Looking at the listing beneath, work out how many lines hold "orange" and report only that figure.

ENTRIES PROVIDED section start

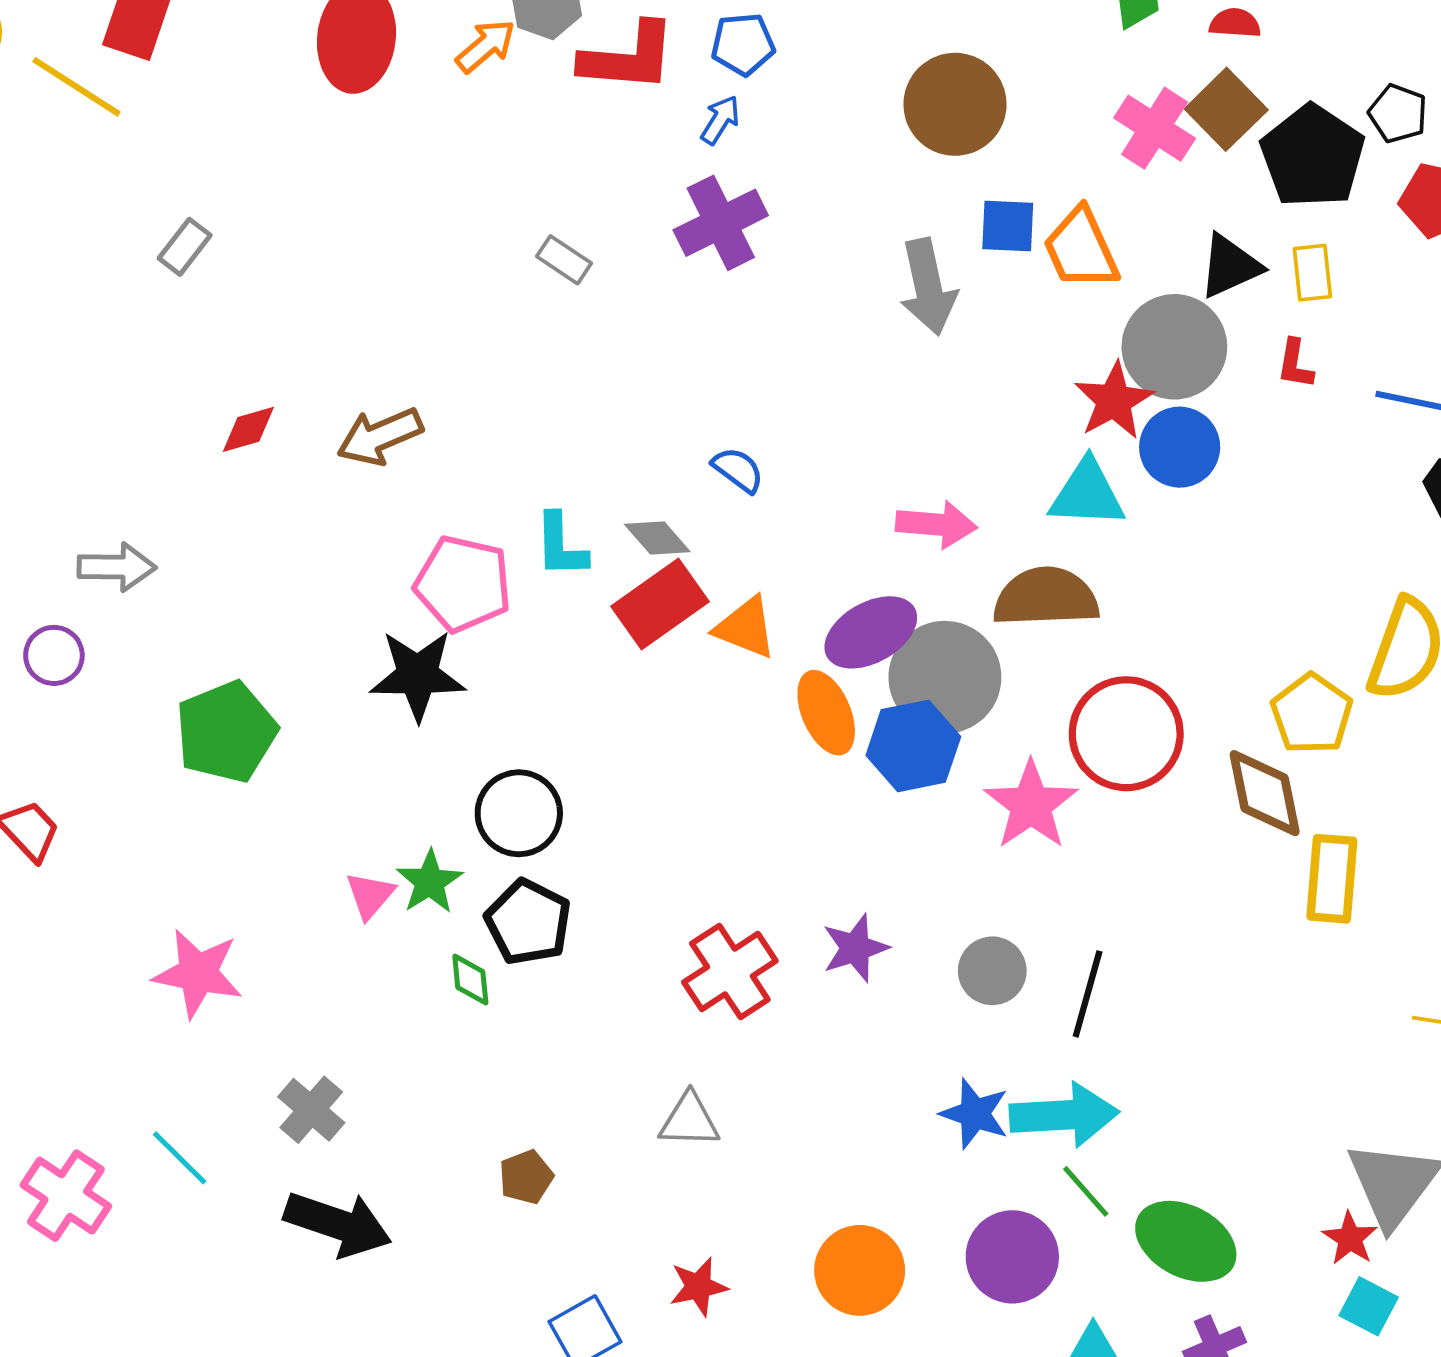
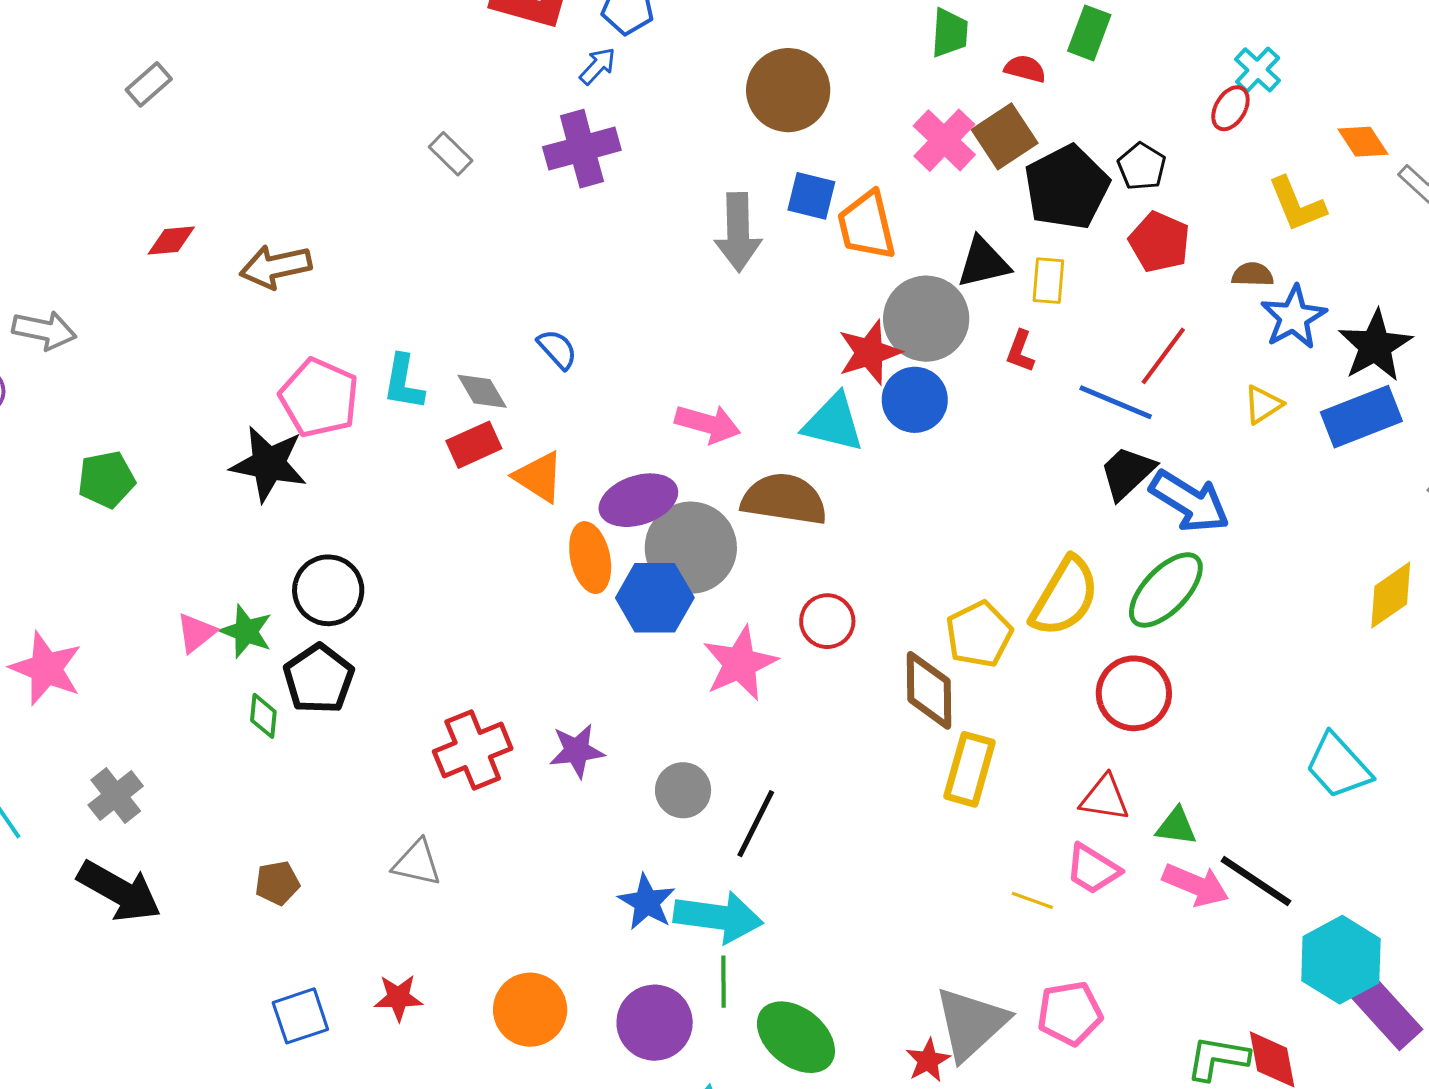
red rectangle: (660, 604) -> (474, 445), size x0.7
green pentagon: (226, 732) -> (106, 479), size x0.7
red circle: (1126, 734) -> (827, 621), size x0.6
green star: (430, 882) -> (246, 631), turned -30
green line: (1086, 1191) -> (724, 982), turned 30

ENTRIES PROVIDED section end
ENTRIES PROVIDED section start

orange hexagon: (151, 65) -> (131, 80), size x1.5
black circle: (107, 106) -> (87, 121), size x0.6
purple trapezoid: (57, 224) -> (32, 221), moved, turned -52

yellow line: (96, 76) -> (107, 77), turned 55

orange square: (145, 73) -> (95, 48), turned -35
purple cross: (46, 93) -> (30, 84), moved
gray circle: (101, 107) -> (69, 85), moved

ENTRIES PROVIDED section end
ENTRIES PROVIDED section start

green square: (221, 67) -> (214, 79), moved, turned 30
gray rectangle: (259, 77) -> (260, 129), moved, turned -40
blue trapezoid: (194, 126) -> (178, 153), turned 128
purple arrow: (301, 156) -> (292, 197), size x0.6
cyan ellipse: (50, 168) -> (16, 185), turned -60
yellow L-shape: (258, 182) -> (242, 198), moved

ENTRIES PROVIDED section end

## RESPONSE TO THIS EXERCISE
2